▸ **EXERCISE GOAL**
Output a character-exact copy of the data, images removed.

▸ **DATA EXTRACT**
****************

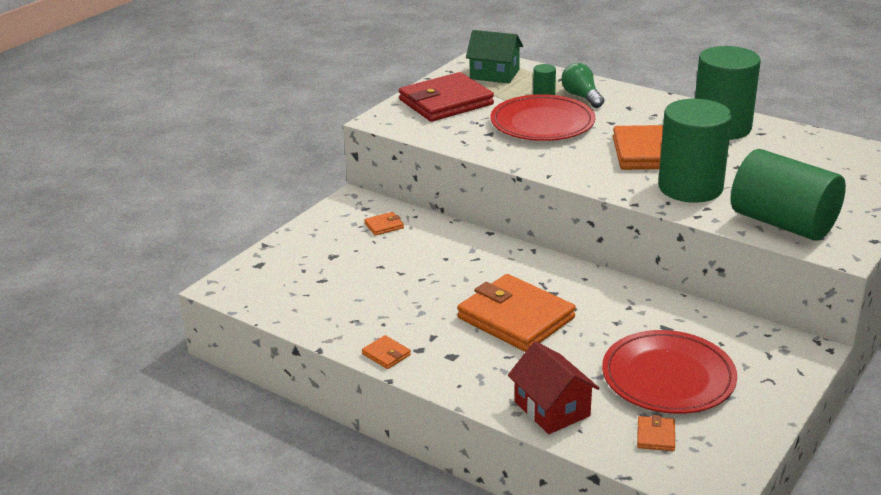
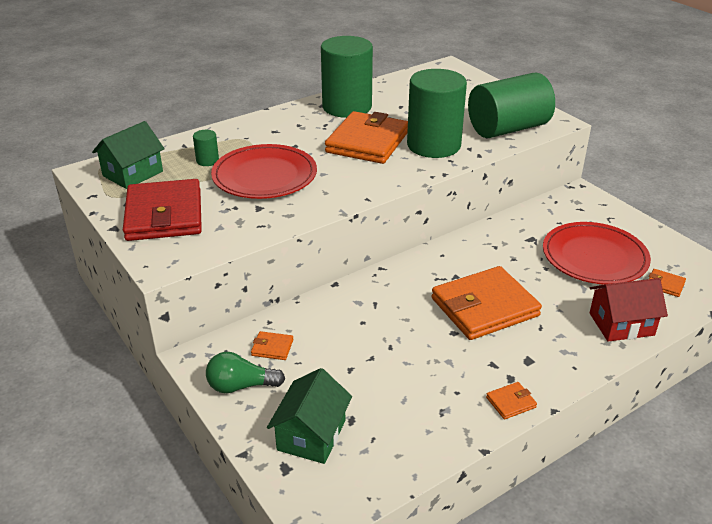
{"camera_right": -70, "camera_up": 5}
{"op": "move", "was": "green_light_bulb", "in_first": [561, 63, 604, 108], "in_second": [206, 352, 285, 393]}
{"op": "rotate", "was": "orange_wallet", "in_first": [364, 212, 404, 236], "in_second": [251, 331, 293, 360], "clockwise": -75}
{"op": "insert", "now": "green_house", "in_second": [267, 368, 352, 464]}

****************

▸ **OUTPUT**
{"camera_right": -70, "camera_up": 5}
{"op": "move", "was": "green_light_bulb", "in_first": [561, 63, 604, 108], "in_second": [206, 352, 285, 393]}
{"op": "rotate", "was": "orange_wallet", "in_first": [364, 212, 404, 236], "in_second": [251, 331, 293, 360], "clockwise": -75}
{"op": "insert", "now": "green_house", "in_second": [267, 368, 352, 464]}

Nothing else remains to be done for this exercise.